● **ACTIVITY**
Output only the lines of the entries that follow, starting at the one with "camera: 35 degrees right, 5 degrees down" and running down to the one with "(562, 252) = (590, 304): none -> yellow tree", both included and unchanged.

● **GIVEN DATA**

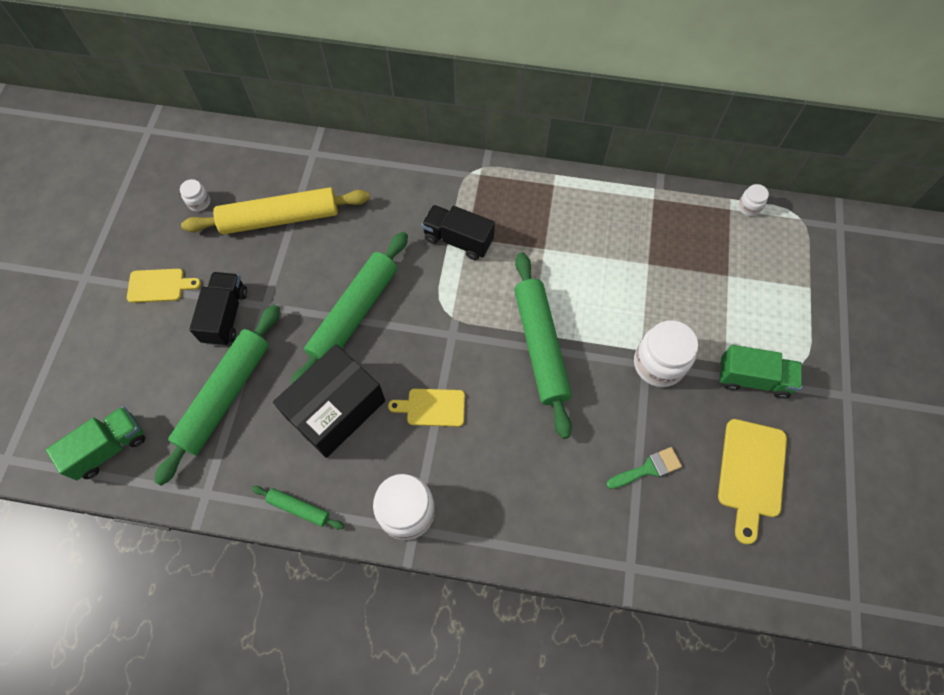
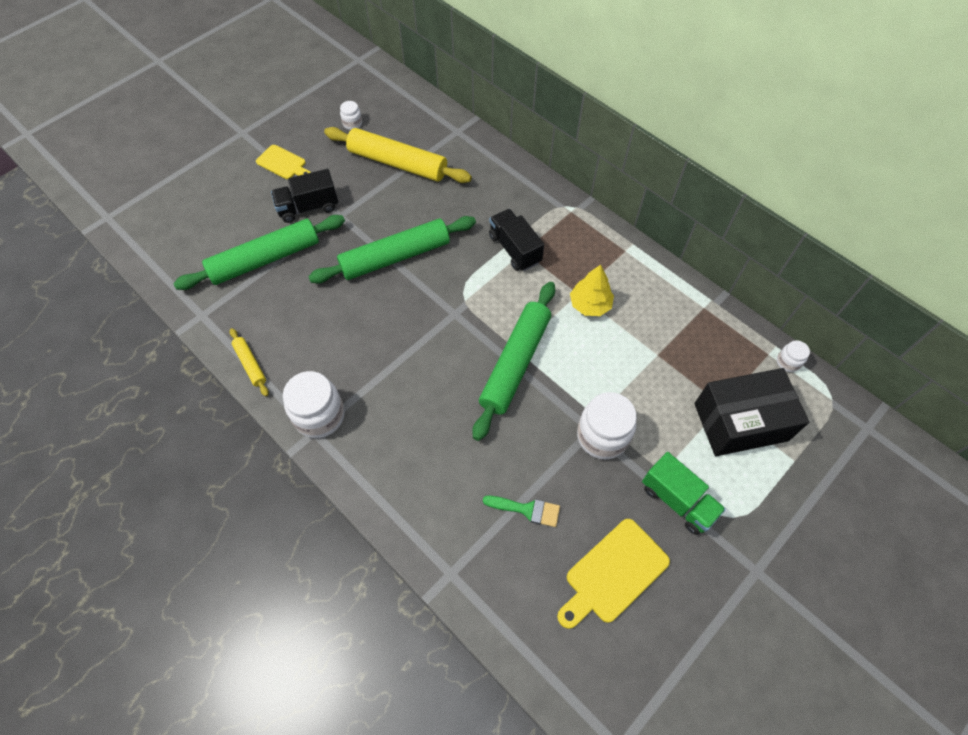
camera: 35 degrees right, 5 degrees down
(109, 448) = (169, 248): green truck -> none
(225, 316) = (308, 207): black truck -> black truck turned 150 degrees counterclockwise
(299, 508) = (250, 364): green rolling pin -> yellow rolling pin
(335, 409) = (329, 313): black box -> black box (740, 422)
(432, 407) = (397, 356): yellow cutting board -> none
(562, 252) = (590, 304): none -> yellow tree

--

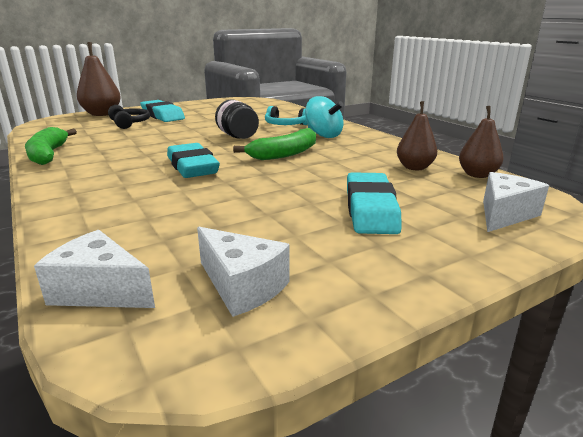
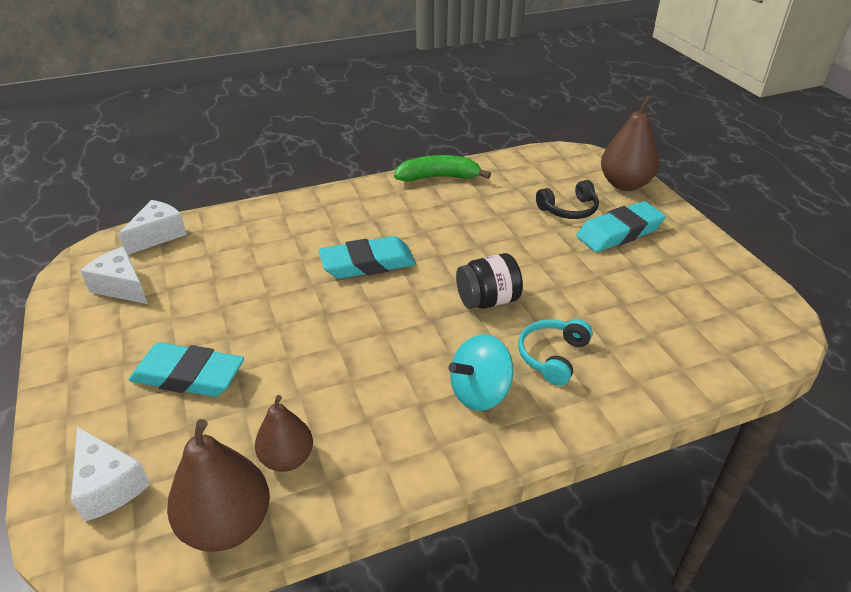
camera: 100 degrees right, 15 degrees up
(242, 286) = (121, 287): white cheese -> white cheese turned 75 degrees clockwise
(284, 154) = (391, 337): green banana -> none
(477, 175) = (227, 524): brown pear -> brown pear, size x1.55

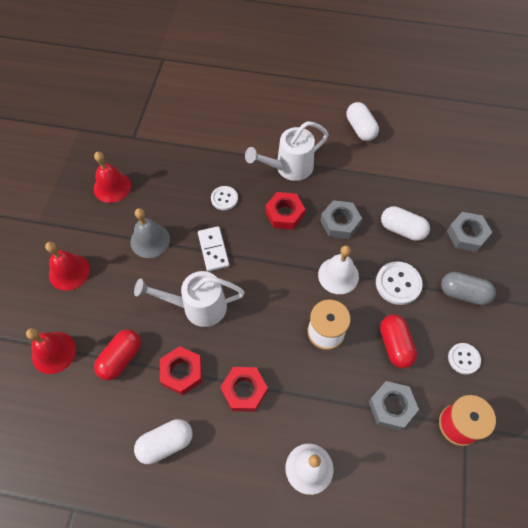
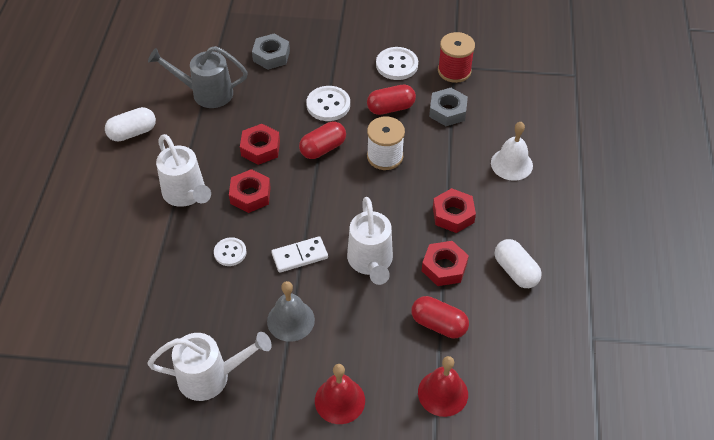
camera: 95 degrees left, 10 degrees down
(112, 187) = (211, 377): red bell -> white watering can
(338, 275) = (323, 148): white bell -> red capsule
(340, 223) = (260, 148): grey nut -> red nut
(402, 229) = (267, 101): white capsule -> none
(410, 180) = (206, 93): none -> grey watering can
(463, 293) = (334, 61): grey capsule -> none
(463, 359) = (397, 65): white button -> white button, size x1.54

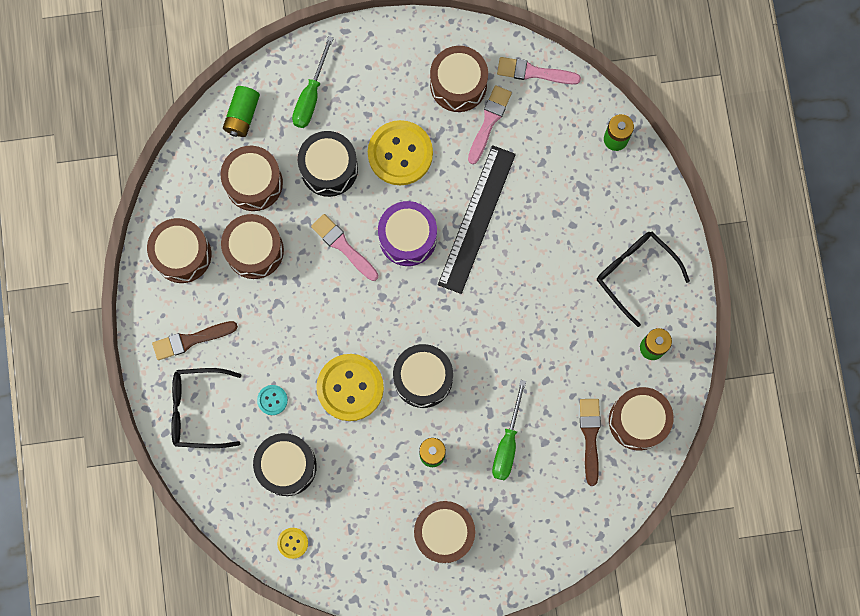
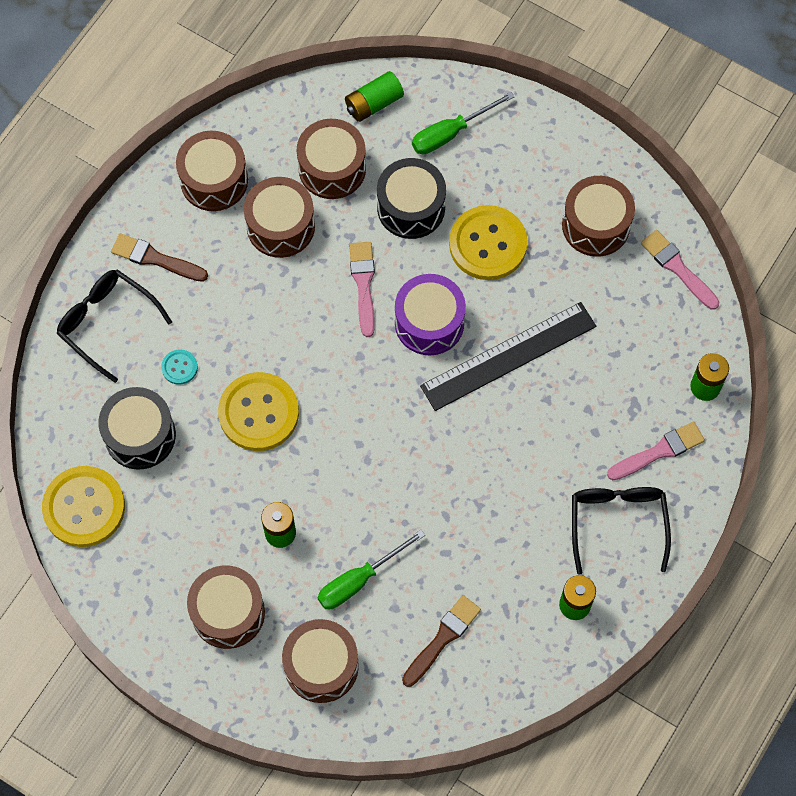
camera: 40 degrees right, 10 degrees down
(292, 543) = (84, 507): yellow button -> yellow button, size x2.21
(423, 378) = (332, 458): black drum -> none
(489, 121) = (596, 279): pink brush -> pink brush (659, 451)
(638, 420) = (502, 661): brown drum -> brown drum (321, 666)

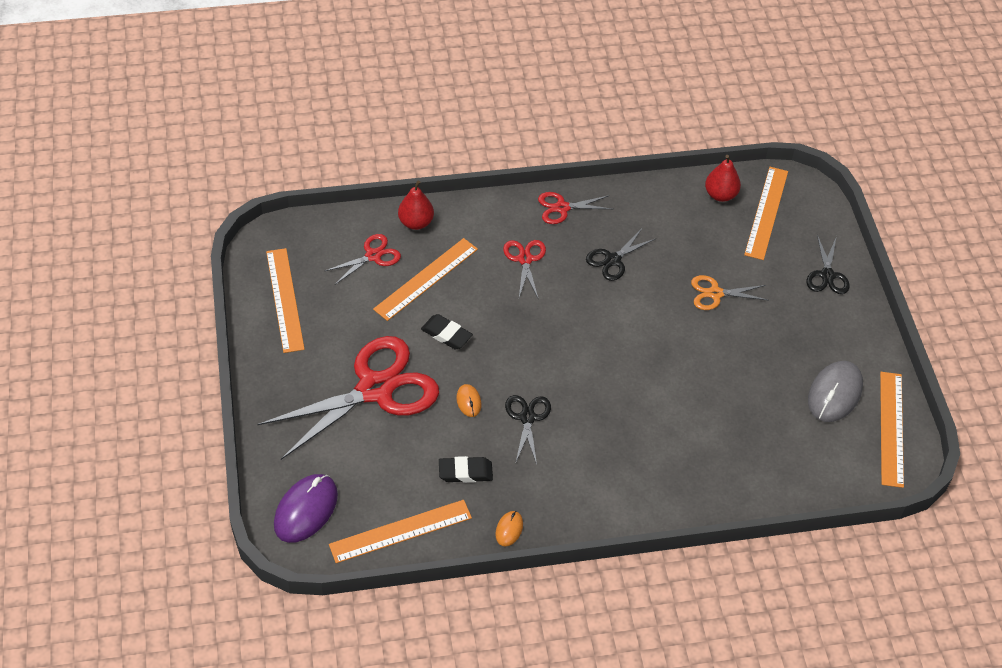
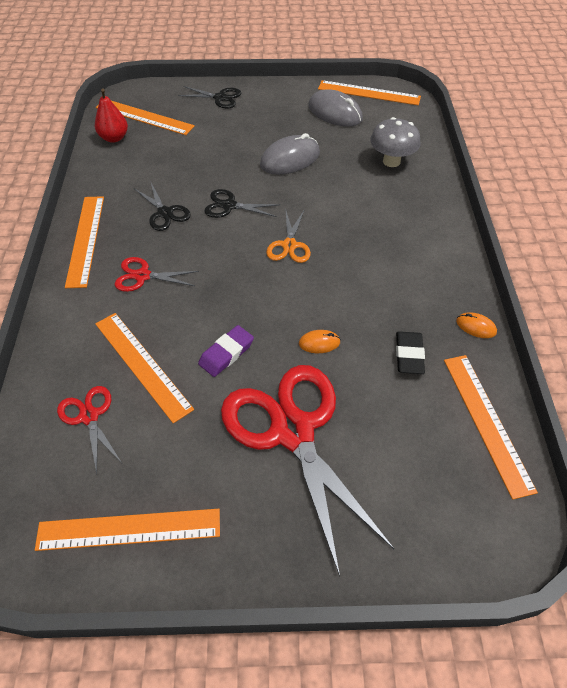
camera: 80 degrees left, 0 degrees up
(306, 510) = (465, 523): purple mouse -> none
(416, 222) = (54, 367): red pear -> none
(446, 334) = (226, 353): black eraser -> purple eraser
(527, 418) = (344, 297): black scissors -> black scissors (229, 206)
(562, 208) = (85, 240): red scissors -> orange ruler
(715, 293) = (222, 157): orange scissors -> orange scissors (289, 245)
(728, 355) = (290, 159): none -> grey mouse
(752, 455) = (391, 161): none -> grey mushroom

● **WORKED SOLUTION**
camera: 35 degrees right, 5 degrees down
(109, 448) = (169, 248): green truck -> none
(225, 316) = (308, 207): black truck -> black truck turned 150 degrees counterclockwise
(299, 508) = (250, 364): green rolling pin -> yellow rolling pin
(335, 409) = (329, 313): black box -> black box (740, 422)
(432, 407) = (397, 356): yellow cutting board -> none
(562, 252) = (590, 304): none -> yellow tree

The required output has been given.